**Task item**
When the string "rocket" occurs in a line of the records, show that line.

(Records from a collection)
******

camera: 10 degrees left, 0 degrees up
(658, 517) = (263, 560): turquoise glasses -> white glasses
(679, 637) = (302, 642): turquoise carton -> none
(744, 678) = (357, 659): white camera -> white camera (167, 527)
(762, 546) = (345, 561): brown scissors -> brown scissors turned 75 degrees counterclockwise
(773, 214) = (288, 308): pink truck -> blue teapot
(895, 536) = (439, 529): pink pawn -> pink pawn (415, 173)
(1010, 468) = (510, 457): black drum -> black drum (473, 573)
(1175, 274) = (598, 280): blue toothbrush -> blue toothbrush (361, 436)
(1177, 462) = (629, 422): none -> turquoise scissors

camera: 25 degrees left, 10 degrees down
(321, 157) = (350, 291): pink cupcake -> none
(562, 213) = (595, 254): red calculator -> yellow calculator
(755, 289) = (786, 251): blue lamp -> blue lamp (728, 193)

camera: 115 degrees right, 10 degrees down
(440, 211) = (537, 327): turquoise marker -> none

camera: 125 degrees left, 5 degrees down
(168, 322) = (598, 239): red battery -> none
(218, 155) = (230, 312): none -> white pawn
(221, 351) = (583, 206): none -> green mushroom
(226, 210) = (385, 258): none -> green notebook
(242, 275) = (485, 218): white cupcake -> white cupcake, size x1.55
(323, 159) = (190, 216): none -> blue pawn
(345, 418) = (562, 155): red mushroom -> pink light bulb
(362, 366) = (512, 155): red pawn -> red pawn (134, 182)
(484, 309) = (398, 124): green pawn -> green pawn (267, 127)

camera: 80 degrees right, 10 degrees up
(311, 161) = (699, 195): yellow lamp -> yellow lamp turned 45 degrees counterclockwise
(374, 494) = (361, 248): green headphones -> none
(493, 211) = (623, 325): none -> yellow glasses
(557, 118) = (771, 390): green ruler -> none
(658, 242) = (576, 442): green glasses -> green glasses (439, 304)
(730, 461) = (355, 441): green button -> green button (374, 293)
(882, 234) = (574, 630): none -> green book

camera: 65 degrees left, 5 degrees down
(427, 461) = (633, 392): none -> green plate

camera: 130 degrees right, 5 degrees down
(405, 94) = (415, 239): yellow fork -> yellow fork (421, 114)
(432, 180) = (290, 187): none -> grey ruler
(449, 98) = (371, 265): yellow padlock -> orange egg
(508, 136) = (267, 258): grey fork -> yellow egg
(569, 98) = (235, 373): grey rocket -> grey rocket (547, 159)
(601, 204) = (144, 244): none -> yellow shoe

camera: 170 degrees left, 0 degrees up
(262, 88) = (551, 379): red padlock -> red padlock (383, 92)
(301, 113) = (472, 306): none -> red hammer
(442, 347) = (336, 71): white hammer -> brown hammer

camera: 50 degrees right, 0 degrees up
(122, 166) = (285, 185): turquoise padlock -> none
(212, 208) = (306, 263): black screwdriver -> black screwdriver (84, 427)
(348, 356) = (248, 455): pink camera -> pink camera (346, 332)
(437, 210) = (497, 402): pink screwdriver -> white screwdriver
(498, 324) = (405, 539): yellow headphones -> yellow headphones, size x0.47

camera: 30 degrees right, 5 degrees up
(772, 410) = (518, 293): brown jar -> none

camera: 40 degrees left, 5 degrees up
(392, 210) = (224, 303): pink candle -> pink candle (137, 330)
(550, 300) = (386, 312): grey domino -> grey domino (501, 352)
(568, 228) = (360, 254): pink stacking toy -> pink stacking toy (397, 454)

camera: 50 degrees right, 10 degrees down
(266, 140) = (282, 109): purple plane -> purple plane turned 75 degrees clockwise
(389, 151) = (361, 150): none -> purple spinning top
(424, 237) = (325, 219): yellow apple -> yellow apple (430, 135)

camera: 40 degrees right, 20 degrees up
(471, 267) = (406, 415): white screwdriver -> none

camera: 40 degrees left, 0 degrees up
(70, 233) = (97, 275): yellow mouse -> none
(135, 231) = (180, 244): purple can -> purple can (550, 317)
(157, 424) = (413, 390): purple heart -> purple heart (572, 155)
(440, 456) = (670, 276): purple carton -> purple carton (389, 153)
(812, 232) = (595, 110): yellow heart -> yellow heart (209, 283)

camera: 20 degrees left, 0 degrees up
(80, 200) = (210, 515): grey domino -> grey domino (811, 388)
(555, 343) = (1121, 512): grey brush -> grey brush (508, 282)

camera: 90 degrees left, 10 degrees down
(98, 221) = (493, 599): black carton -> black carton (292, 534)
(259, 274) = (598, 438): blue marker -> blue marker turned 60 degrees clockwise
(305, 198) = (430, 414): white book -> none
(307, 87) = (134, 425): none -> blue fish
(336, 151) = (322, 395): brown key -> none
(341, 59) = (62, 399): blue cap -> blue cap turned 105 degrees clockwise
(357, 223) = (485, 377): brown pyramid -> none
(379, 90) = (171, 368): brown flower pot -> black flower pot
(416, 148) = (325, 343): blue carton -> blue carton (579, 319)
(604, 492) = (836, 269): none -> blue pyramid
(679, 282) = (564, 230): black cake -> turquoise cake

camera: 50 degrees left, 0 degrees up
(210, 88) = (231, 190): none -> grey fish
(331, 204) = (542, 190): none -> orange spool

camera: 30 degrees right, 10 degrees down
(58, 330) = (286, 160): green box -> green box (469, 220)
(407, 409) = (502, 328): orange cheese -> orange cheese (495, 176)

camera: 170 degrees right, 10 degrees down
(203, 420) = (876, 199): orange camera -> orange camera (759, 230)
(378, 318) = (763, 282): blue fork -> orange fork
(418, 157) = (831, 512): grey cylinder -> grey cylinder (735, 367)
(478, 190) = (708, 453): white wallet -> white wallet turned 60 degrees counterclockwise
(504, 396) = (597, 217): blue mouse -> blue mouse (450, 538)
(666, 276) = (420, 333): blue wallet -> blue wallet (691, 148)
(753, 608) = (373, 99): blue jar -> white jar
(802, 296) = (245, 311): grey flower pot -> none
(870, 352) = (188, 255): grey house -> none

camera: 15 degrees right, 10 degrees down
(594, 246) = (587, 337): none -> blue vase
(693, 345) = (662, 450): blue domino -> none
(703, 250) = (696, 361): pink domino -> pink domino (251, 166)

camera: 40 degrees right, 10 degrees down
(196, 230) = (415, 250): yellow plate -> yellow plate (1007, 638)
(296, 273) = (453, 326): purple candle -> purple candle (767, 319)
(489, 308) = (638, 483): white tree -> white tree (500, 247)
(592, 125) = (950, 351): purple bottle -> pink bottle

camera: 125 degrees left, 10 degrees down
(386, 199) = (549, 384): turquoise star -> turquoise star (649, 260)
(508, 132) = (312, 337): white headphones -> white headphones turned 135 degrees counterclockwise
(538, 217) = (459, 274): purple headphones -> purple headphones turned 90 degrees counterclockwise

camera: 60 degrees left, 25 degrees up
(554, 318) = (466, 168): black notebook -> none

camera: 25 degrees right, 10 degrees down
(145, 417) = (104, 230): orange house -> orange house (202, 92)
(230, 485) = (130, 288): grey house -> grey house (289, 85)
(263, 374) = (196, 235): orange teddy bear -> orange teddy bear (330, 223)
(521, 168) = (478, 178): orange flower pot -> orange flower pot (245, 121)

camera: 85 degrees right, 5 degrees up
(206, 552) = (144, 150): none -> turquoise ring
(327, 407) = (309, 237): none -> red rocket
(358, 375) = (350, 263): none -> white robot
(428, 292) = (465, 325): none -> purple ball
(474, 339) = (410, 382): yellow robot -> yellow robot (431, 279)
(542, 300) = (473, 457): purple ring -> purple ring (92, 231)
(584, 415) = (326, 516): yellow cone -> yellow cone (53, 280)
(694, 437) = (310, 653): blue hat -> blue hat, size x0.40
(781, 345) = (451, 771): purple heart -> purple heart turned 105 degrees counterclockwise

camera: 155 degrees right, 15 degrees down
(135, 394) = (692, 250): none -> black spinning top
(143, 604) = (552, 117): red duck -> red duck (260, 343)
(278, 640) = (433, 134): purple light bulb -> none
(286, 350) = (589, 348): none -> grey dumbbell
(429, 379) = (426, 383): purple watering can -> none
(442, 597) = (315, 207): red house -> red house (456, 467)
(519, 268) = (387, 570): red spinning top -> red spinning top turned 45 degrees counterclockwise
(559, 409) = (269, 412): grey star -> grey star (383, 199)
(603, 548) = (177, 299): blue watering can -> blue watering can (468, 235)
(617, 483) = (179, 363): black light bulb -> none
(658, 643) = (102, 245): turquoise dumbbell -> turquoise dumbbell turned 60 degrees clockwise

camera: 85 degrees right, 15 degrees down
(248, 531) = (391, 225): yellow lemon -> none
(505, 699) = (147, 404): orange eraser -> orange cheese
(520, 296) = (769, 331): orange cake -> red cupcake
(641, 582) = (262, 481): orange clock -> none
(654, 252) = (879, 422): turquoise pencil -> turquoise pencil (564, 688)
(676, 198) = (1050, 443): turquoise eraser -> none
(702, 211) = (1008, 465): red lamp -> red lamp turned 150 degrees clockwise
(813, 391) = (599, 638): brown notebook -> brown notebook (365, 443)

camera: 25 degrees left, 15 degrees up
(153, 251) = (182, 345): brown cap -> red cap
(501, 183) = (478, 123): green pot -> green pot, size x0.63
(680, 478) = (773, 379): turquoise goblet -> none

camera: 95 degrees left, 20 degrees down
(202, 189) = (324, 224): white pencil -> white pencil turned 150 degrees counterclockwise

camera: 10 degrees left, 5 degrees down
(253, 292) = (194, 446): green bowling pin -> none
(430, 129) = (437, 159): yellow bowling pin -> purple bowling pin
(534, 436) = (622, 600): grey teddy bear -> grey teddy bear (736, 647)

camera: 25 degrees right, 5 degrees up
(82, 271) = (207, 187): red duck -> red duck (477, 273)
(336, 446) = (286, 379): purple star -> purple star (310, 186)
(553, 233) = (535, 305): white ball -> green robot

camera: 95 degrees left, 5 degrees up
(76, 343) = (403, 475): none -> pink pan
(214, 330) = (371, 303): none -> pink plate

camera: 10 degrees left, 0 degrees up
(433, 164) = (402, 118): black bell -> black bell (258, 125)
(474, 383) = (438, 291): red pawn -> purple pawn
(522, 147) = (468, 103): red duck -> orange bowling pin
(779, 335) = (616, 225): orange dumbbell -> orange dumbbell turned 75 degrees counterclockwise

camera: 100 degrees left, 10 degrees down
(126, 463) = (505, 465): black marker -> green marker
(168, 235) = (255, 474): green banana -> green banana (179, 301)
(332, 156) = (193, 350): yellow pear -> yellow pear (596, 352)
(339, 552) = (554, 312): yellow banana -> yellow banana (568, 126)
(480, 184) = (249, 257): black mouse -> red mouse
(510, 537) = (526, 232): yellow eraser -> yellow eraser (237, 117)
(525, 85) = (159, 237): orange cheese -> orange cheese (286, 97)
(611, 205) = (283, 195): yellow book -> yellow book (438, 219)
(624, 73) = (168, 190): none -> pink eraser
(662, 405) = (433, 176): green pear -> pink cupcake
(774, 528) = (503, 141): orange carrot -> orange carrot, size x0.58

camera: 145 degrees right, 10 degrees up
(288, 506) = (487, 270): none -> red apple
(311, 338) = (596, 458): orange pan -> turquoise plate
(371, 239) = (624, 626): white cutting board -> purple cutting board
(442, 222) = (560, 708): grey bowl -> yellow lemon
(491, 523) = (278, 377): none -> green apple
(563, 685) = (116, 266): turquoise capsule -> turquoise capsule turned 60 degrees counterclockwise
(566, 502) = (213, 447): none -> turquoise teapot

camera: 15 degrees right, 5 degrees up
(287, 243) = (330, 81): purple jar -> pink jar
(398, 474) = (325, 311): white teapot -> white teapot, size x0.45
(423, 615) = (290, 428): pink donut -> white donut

******

**Task answer**
(569, 98) = (235, 373): grey rocket -> grey rocket (547, 159)
(327, 407) = (309, 237): none -> red rocket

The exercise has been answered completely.